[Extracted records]
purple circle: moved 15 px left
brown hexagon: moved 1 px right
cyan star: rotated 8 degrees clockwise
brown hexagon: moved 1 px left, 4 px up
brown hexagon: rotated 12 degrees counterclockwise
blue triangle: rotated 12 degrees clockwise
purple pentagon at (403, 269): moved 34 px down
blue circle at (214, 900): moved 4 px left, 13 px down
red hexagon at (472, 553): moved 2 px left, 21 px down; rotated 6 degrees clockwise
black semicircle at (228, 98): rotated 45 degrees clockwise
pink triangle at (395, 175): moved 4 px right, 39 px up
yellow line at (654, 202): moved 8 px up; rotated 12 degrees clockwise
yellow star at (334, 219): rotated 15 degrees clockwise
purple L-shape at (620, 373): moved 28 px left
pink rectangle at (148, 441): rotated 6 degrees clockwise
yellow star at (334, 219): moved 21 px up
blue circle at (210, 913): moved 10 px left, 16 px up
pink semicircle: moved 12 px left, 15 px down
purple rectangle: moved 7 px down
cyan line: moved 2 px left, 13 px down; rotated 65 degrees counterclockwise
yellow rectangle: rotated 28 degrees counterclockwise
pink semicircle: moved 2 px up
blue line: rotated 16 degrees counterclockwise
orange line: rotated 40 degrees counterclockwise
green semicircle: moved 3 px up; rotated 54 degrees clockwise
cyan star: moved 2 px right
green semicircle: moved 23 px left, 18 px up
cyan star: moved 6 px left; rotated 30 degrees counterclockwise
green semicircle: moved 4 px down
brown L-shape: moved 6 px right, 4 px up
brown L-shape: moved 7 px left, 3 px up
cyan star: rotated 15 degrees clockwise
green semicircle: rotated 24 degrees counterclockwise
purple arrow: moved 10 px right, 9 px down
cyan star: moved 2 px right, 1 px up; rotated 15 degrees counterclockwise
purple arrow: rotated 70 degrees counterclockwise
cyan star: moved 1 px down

**Work required**. Put every line of the records above into a numbered list, leaving out any blank lines.

**Task result**.
1. purple circle: moved 15 px left
2. brown hexagon: moved 1 px right
3. cyan star: rotated 8 degrees clockwise
4. brown hexagon: moved 1 px left, 4 px up
5. brown hexagon: rotated 12 degrees counterclockwise
6. blue triangle: rotated 12 degrees clockwise
7. purple pentagon at (403, 269): moved 34 px down
8. blue circle at (214, 900): moved 4 px left, 13 px down
9. red hexagon at (472, 553): moved 2 px left, 21 px down; rotated 6 degrees clockwise
10. black semicircle at (228, 98): rotated 45 degrees clockwise
11. pink triangle at (395, 175): moved 4 px right, 39 px up
12. yellow line at (654, 202): moved 8 px up; rotated 12 degrees clockwise
13. yellow star at (334, 219): rotated 15 degrees clockwise
14. purple L-shape at (620, 373): moved 28 px left
15. pink rectangle at (148, 441): rotated 6 degrees clockwise
16. yellow star at (334, 219): moved 21 px up
17. blue circle at (210, 913): moved 10 px left, 16 px up
18. pink semicircle: moved 12 px left, 15 px down
19. purple rectangle: moved 7 px down
20. cyan line: moved 2 px left, 13 px down; rotated 65 degrees counterclockwise
21. yellow rectangle: rotated 28 degrees counterclockwise
22. pink semicircle: moved 2 px up
23. blue line: rotated 16 degrees counterclockwise
24. orange line: rotated 40 degrees counterclockwise
25. green semicircle: moved 3 px up; rotated 54 degrees clockwise
26. cyan star: moved 2 px right
27. green semicircle: moved 23 px left, 18 px up
28. cyan star: moved 6 px left; rotated 30 degrees counterclockwise
29. green semicircle: moved 4 px down
30. brown L-shape: moved 6 px right, 4 px up
31. brown L-shape: moved 7 px left, 3 px up
32. cyan star: rotated 15 degrees clockwise
33. green semicircle: rotated 24 degrees counterclockwise
34. purple arrow: moved 10 px right, 9 px down
35. cyan star: moved 2 px right, 1 px up; rotated 15 degrees counterclockwise
36. purple arrow: rotated 70 degrees counterclockwise
37. cyan star: moved 1 px down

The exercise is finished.